**ACTION ITEM:** Copy out each line of the data below in which the string "brown" appears.

•••••

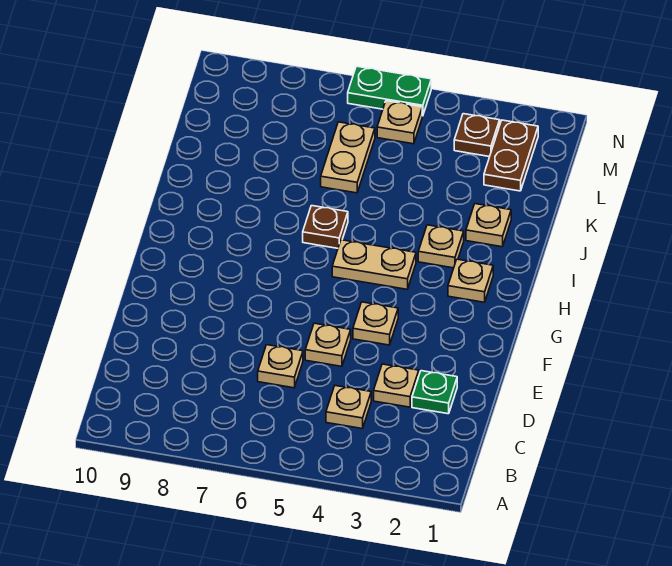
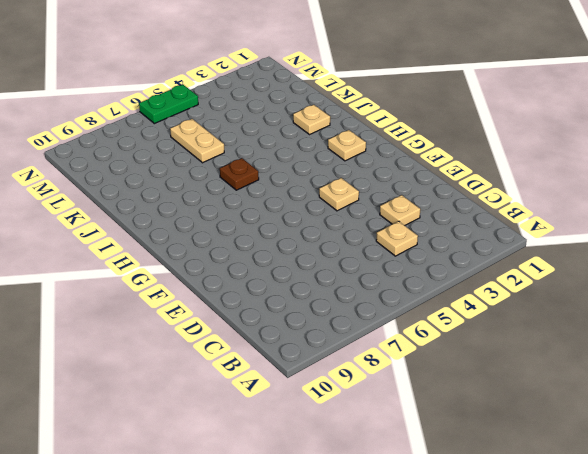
none -> green plate D2 level 1
none -> tan plate D6 level 1
none -> tan plate E5 level 1

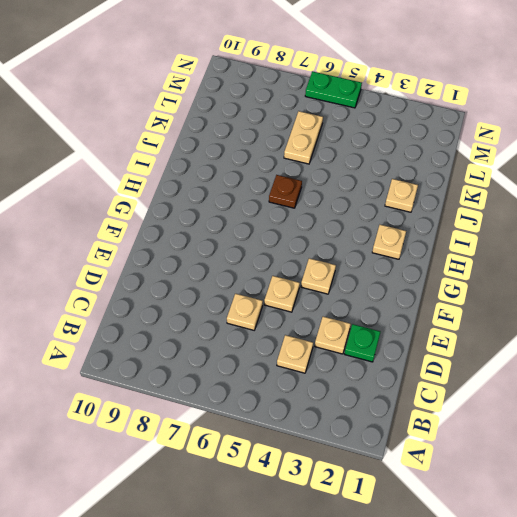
none -> tan plate H4:H5 level 1
none -> tan plate I3 level 1
none -> brown plate L2:M2 level 1

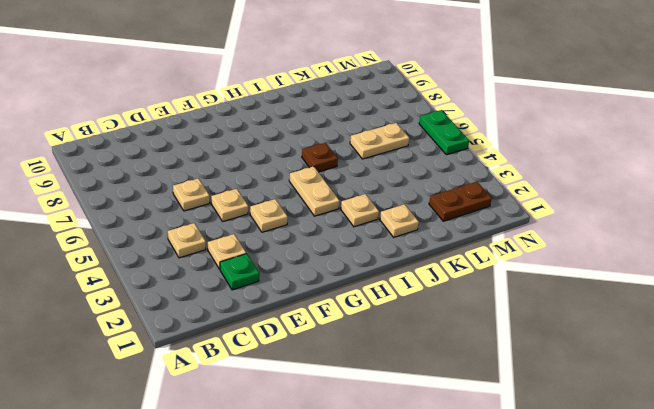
none -> tan plate H2 level 1
none -> brown plate M3 level 1
none -> tan plate M5 level 1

•••••

**COMPLETED EXERCISE:**
none -> brown plate L2:M2 level 1
none -> brown plate M3 level 1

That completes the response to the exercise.